======== Information provided ========

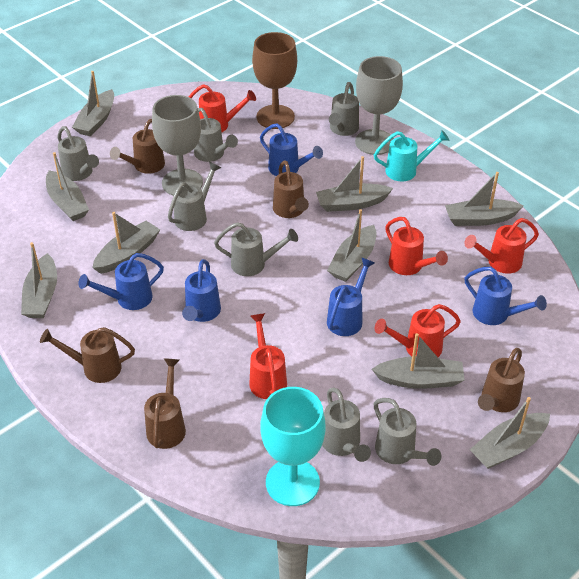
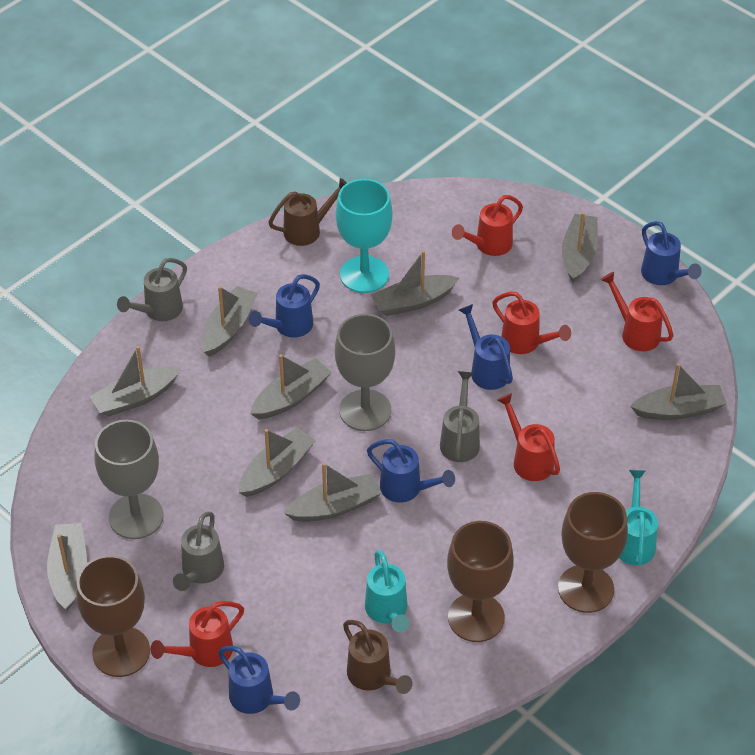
brown goblet: 1 -> 3
brown watering can: 5 -> 2
grey watering can: 7 -> 3
turquoise watering can: 1 -> 2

========

■ About this exercise ■
Write out the whole listing again, exactly, with no pictures.

■ Response area ■
brown goblet: 1 -> 3
brown watering can: 5 -> 2
grey watering can: 7 -> 3
turquoise watering can: 1 -> 2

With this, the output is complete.